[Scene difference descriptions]

----------------------------------------

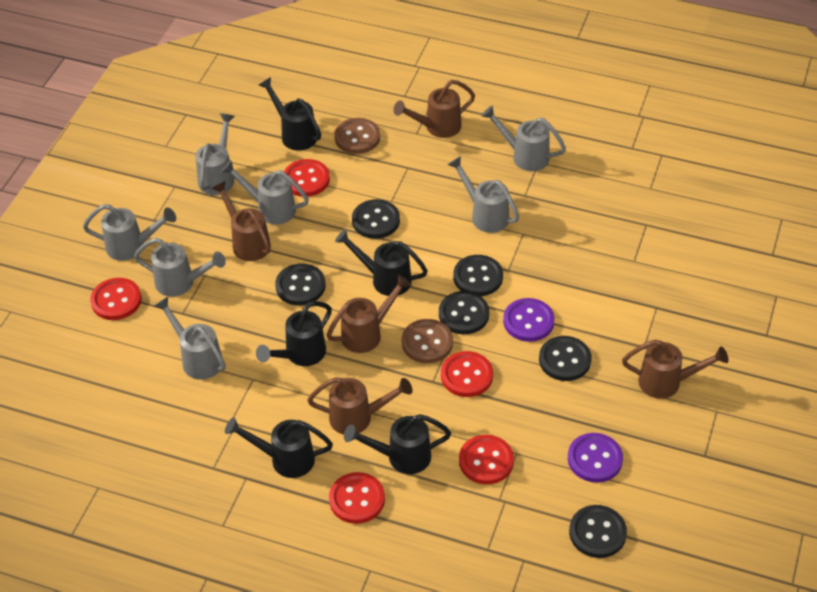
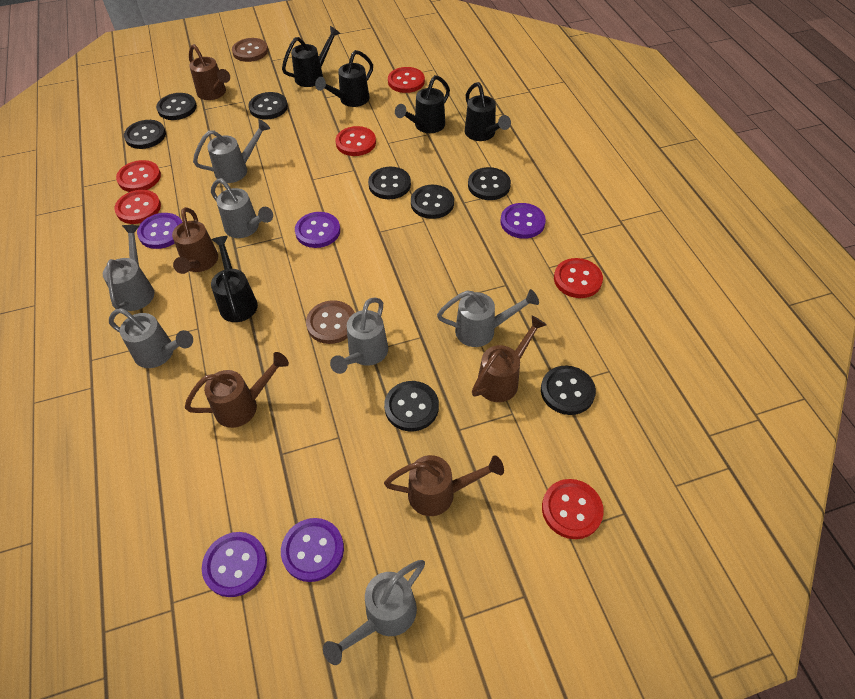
black button: 6 -> 8
purple button: 2 -> 5
red button: 5 -> 6

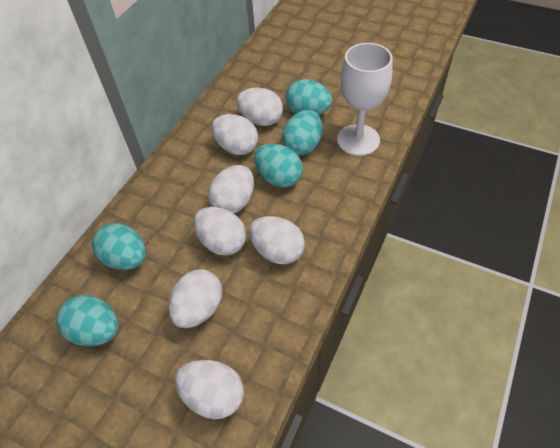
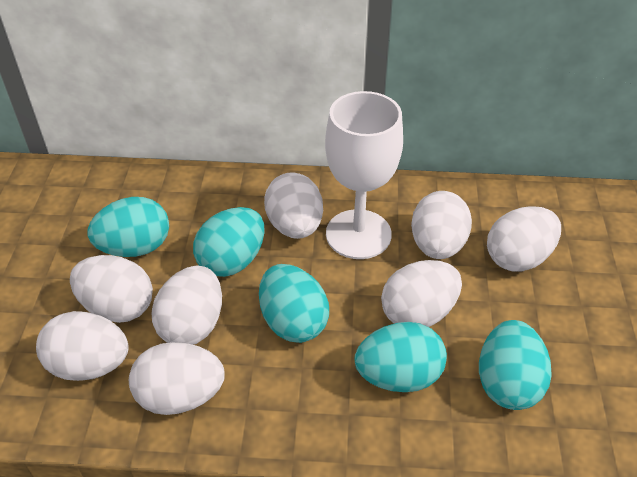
white egg: 7 -> 8

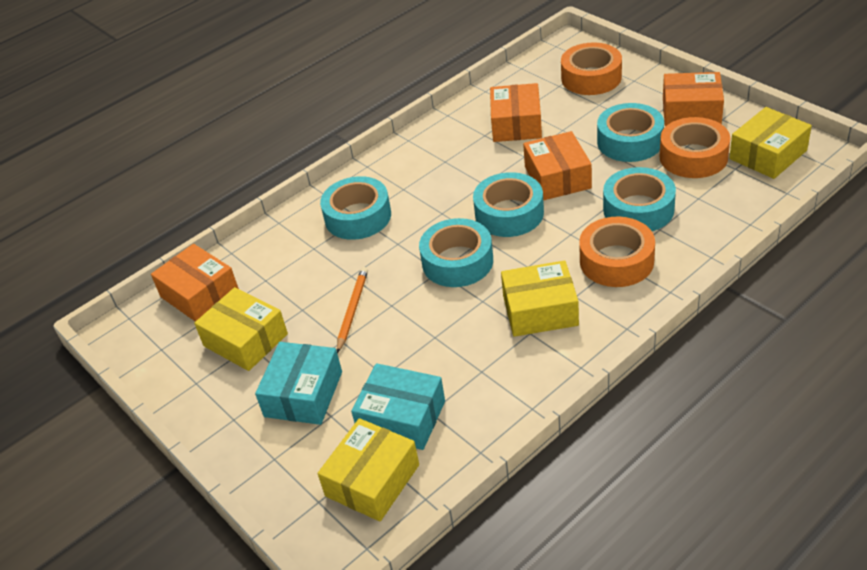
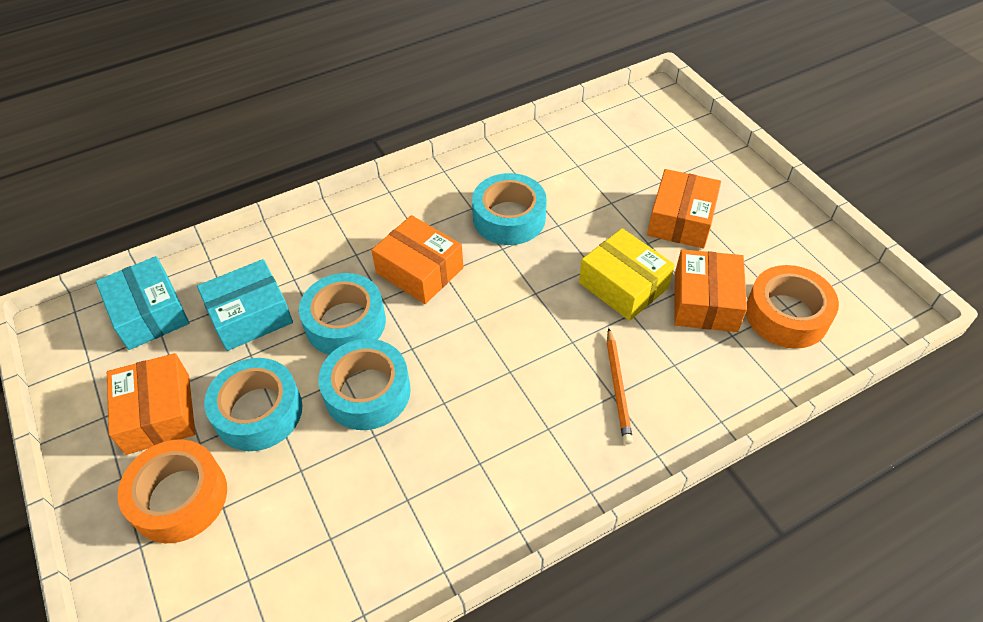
orange tape: 3 -> 2
turquoise tape: 5 -> 4
yellow box: 4 -> 1

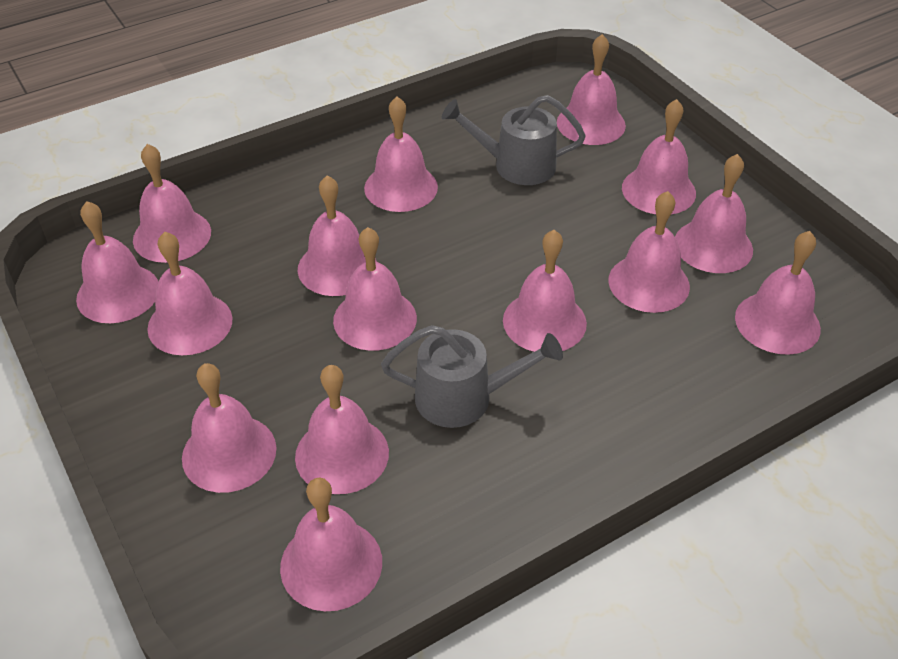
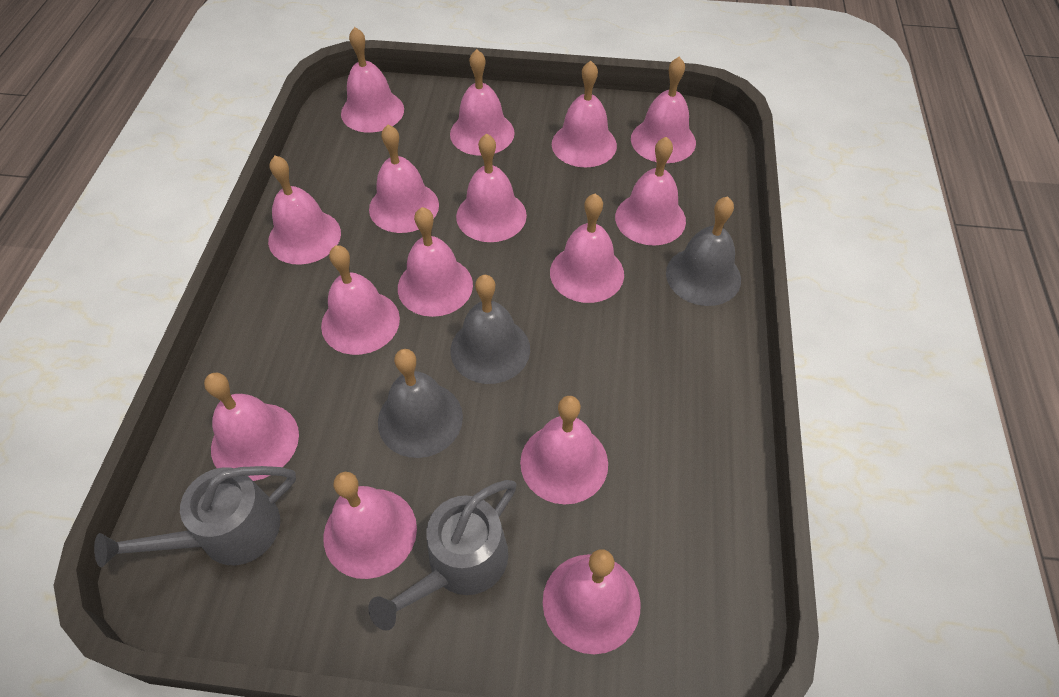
grey bell: 0 -> 3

----------------------------------------

> [Prompt] The records above should be written out in full and unchanged, except that pictures are dropped.

> [Answer section]
black button: 6 -> 8
purple button: 2 -> 5
red button: 5 -> 6

white egg: 7 -> 8

orange tape: 3 -> 2
turquoise tape: 5 -> 4
yellow box: 4 -> 1

grey bell: 0 -> 3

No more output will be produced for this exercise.